What the task requires: Reproduce exactly, with no other output, every line of the data below from the line containing "orange scissors: 2 -> 7" to the end, inclusive.

Provided entries Start Marker

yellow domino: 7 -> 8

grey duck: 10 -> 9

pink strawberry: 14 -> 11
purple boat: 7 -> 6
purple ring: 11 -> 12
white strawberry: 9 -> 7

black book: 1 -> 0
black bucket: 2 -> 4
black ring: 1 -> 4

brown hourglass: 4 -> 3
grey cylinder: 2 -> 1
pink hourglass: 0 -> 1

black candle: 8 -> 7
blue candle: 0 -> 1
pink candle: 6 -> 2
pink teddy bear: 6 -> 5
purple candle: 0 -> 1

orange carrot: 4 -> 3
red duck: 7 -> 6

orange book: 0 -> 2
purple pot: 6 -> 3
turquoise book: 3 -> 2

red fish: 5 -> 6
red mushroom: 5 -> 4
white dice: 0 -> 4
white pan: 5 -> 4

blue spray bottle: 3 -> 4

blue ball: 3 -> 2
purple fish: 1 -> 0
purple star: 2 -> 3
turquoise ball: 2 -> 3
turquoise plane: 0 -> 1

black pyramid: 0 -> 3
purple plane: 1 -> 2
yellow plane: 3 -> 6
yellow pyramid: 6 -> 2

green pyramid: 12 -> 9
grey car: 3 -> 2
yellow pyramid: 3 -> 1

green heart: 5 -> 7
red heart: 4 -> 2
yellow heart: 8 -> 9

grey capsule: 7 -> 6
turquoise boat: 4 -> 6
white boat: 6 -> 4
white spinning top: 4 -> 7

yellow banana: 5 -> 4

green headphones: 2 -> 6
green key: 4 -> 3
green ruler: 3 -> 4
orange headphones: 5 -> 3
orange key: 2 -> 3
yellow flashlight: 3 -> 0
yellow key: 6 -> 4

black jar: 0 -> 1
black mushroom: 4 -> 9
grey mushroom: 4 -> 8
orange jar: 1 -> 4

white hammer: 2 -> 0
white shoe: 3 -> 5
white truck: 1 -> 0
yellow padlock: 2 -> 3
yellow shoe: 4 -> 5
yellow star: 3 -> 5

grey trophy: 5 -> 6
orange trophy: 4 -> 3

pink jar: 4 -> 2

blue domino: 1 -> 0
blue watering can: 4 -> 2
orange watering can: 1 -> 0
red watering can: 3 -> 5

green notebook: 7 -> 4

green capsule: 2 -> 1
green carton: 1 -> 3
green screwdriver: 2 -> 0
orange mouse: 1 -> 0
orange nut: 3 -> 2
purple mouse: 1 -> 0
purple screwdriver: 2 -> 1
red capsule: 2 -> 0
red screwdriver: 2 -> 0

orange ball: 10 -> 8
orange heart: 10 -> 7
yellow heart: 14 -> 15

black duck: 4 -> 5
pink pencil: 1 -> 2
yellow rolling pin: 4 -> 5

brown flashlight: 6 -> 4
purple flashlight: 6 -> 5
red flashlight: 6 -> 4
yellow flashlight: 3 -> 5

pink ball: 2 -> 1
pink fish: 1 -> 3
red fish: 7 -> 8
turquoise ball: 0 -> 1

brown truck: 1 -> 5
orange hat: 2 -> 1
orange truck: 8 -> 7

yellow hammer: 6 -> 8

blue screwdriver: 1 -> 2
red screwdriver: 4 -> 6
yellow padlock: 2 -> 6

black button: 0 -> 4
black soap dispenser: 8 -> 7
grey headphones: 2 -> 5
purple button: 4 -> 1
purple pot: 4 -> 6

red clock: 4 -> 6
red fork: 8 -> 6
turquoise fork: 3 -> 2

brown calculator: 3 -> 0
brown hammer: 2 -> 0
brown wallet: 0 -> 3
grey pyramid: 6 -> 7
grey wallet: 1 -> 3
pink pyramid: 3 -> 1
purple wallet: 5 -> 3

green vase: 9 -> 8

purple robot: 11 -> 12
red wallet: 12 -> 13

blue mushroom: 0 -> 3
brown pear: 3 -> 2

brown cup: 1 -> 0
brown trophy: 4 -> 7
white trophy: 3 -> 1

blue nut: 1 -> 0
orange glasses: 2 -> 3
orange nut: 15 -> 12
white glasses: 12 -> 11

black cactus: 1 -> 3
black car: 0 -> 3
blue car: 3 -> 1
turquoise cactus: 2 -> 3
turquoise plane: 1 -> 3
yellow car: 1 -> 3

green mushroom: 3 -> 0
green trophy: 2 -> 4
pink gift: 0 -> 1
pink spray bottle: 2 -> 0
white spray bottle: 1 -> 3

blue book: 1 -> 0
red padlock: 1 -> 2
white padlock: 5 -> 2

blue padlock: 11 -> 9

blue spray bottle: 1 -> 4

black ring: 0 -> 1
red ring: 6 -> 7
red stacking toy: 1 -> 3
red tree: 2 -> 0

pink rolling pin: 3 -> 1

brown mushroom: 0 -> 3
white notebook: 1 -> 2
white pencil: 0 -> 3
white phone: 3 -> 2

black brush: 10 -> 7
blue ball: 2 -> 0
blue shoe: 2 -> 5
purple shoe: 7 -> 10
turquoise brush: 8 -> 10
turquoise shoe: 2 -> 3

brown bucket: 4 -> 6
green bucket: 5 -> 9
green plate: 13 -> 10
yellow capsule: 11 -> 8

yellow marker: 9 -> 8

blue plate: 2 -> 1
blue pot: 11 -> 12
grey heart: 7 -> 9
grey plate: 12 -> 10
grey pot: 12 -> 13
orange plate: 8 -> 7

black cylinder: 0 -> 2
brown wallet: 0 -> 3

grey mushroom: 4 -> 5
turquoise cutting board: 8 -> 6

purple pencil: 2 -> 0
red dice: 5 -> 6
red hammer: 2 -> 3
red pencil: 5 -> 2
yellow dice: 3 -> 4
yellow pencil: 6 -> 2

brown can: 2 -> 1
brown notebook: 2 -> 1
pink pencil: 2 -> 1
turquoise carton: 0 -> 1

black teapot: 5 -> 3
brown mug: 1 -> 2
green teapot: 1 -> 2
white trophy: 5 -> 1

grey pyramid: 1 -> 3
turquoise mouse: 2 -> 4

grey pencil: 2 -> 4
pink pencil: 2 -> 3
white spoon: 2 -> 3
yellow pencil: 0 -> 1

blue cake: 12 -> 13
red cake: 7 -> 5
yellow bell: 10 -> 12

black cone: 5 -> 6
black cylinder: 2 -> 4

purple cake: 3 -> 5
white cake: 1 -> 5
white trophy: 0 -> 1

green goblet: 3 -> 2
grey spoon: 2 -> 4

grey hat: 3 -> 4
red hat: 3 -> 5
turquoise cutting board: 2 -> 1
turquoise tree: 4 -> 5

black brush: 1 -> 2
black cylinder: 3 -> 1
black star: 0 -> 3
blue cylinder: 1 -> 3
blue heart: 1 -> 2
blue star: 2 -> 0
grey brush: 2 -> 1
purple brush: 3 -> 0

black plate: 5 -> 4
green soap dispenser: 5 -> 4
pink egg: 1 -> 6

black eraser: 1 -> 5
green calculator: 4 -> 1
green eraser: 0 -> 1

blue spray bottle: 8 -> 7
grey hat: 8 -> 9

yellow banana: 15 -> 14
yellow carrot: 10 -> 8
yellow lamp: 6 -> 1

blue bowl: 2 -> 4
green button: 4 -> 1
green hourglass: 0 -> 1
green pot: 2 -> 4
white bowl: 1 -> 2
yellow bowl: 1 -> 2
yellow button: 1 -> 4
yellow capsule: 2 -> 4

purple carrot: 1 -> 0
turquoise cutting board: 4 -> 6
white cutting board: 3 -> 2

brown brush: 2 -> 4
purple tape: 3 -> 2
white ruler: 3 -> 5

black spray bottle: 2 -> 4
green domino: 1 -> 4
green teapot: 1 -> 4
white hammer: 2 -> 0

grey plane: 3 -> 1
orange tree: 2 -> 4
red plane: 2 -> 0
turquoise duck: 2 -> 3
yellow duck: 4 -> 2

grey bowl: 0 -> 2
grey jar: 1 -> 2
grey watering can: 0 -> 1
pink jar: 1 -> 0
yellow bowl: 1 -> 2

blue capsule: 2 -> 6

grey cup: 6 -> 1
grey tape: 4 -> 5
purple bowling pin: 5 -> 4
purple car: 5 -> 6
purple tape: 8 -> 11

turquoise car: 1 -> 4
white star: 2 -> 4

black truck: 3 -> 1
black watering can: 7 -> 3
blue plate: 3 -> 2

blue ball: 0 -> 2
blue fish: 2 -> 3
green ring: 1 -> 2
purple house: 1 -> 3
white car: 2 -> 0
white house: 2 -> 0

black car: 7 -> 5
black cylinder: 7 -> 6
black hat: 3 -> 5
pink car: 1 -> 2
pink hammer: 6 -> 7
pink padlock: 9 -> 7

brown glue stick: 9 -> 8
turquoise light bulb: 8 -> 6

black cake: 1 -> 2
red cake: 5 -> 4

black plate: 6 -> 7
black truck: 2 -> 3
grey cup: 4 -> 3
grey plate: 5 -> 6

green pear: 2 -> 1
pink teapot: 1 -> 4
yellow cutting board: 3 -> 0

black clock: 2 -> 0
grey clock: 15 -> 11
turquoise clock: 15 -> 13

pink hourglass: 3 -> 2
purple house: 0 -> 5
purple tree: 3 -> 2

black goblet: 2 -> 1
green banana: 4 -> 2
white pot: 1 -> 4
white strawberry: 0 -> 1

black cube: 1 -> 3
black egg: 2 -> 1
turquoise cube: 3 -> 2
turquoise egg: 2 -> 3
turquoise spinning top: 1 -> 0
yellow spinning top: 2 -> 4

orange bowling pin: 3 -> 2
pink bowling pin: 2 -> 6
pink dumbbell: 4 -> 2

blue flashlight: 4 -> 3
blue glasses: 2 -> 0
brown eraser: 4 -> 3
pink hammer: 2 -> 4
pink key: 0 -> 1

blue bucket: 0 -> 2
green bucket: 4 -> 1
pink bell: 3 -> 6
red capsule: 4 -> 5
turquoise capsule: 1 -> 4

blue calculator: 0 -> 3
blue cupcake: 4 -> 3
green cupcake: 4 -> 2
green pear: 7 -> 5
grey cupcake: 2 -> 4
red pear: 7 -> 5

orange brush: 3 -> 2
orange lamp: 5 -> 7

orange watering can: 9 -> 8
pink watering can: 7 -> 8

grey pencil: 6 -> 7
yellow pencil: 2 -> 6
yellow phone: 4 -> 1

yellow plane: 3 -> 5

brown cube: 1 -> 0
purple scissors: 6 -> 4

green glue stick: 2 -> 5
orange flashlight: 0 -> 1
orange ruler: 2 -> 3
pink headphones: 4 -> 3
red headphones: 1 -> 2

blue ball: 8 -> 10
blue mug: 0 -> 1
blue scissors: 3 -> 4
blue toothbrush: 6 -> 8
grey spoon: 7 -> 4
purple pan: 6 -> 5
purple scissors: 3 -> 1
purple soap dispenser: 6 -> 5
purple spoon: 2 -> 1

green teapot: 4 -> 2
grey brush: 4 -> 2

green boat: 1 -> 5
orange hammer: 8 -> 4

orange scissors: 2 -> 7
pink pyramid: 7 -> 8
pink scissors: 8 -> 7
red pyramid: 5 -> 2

Provided entries End Marker

Result of the task:
orange scissors: 2 -> 7
pink pyramid: 7 -> 8
pink scissors: 8 -> 7
red pyramid: 5 -> 2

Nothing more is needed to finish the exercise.